** DATA FOR ANALYSIS follows **

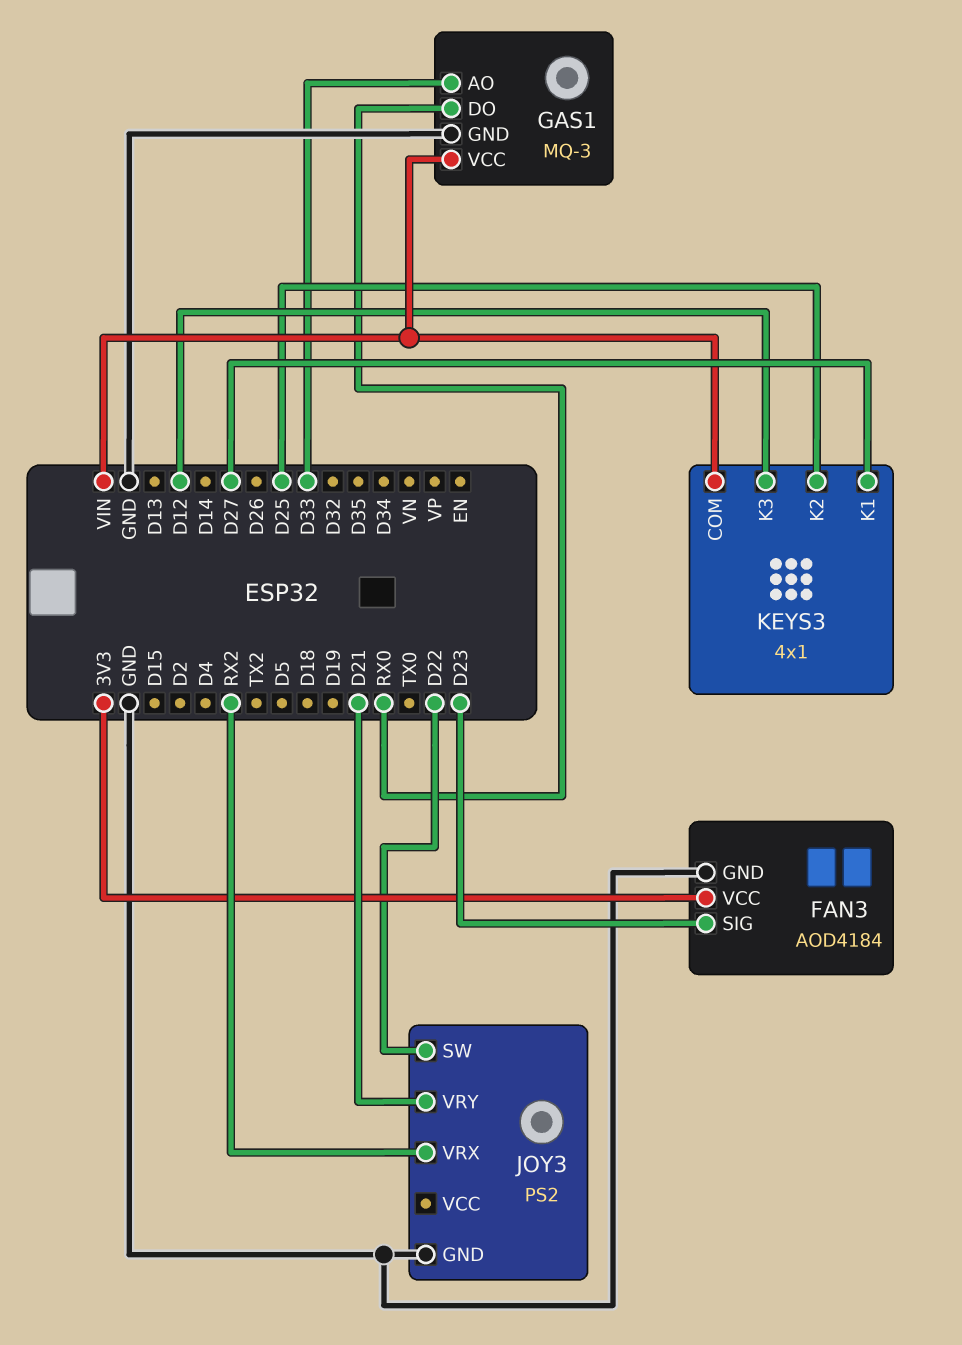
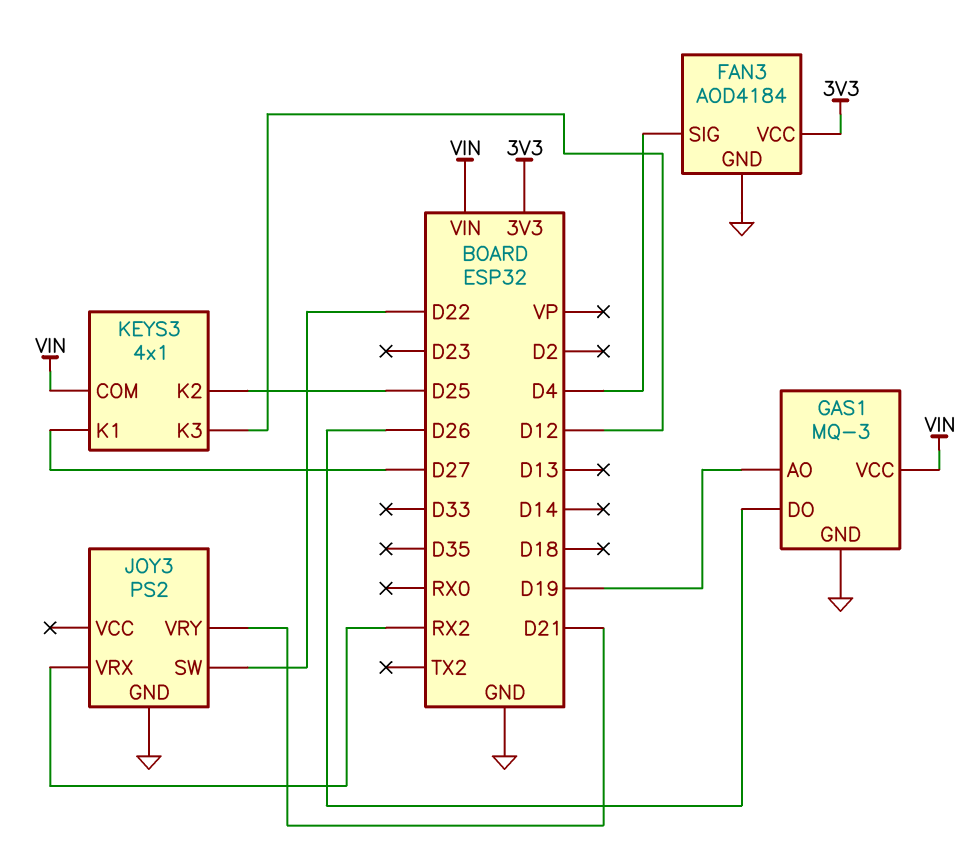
FAN3 pin SIG: D23 -> D4
GAS1 pin AO: D33 -> D19
GAS1 pin DO: RX0 -> D26

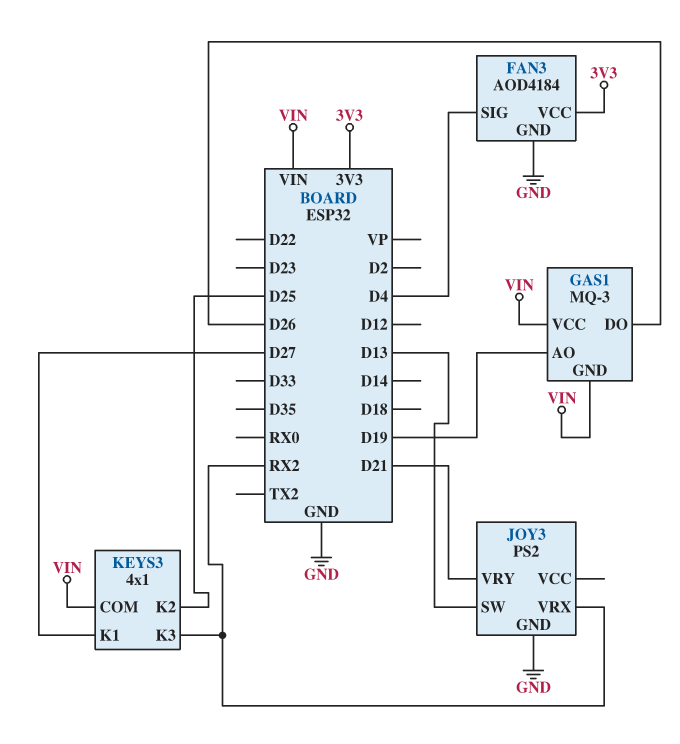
GAS1 pin GND: GND -> VIN
JOY3 pin SW: D22 -> D13
KEYS3 pin K3: D12 -> RX2

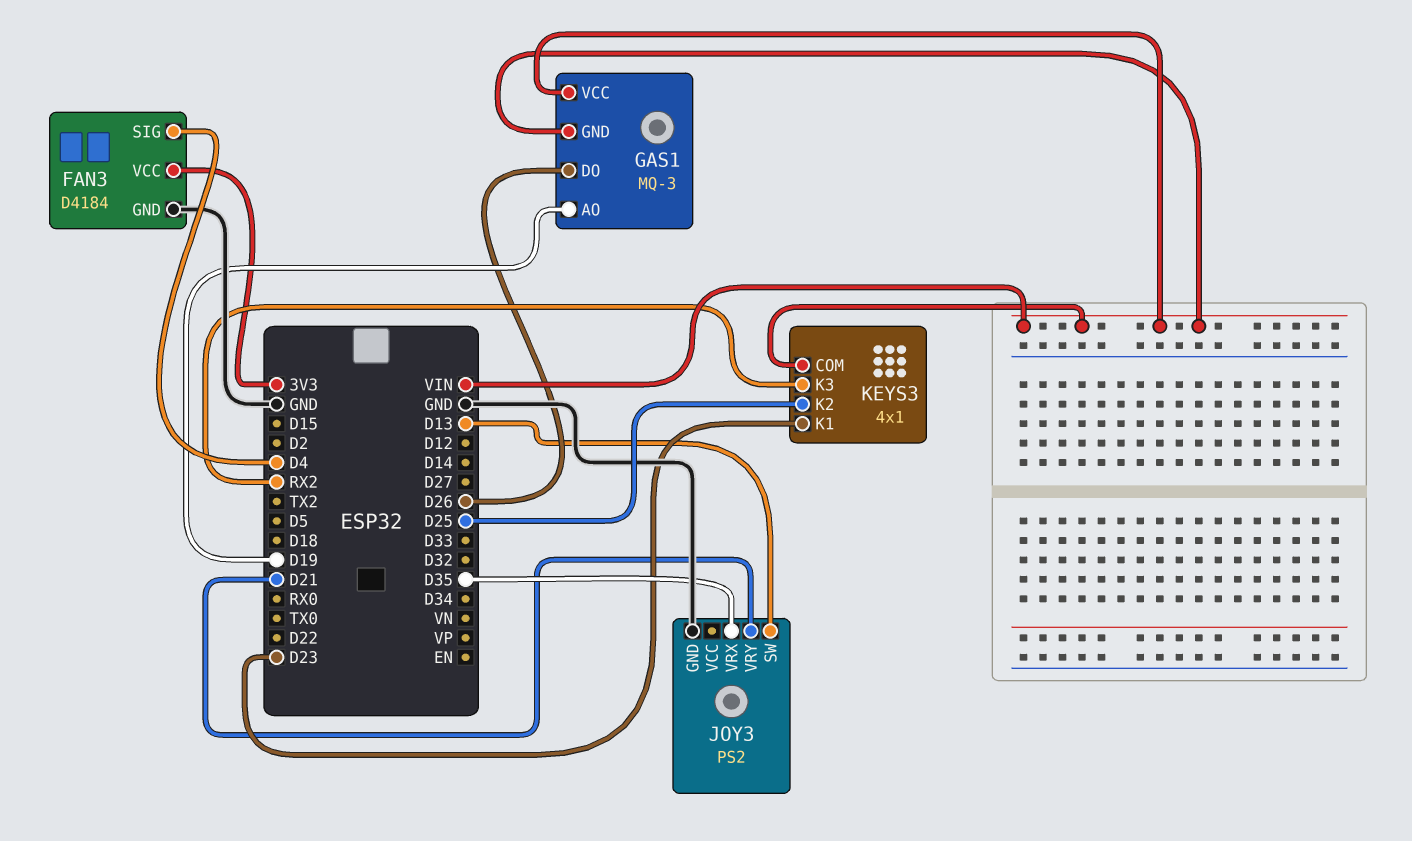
FAN3: AOD4184 -> D4184
JOY3 pin VRX: RX2 -> D35
KEYS3 pin K1: D27 -> D23

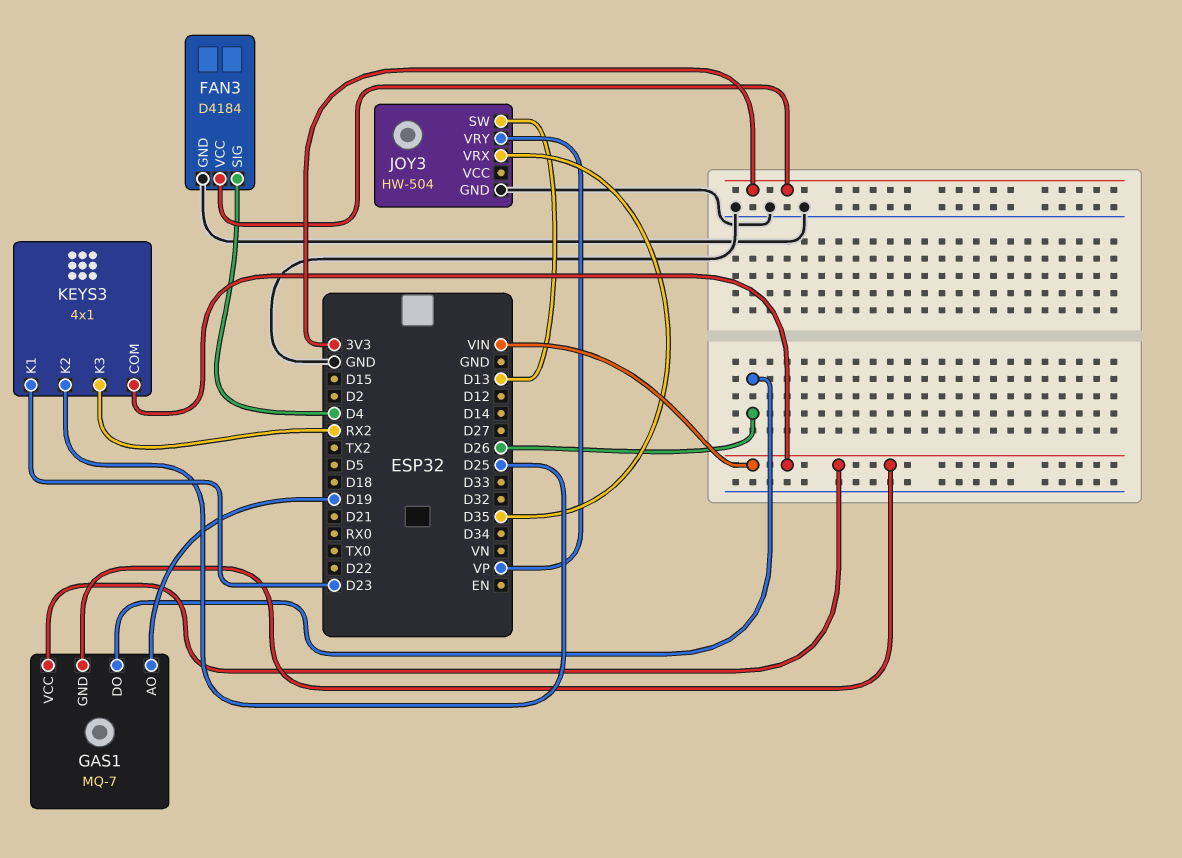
GAS1: MQ-3 -> MQ-7
JOY3: PS2 -> HW-504
JOY3 pin VRY: D21 -> VP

** End of DATA FOR ANALYSIS **

INSTRUCTIONS FOR THE TASK: Quote the data exactly, leaving every image out of the copy.

RESPONSE TO THE TASK:
FAN3 pin SIG: D23 -> D4
GAS1 pin AO: D33 -> D19
GAS1 pin DO: RX0 -> D26

GAS1 pin GND: GND -> VIN
JOY3 pin SW: D22 -> D13
KEYS3 pin K3: D12 -> RX2

FAN3: AOD4184 -> D4184
JOY3 pin VRX: RX2 -> D35
KEYS3 pin K1: D27 -> D23

GAS1: MQ-3 -> MQ-7
JOY3: PS2 -> HW-504
JOY3 pin VRY: D21 -> VP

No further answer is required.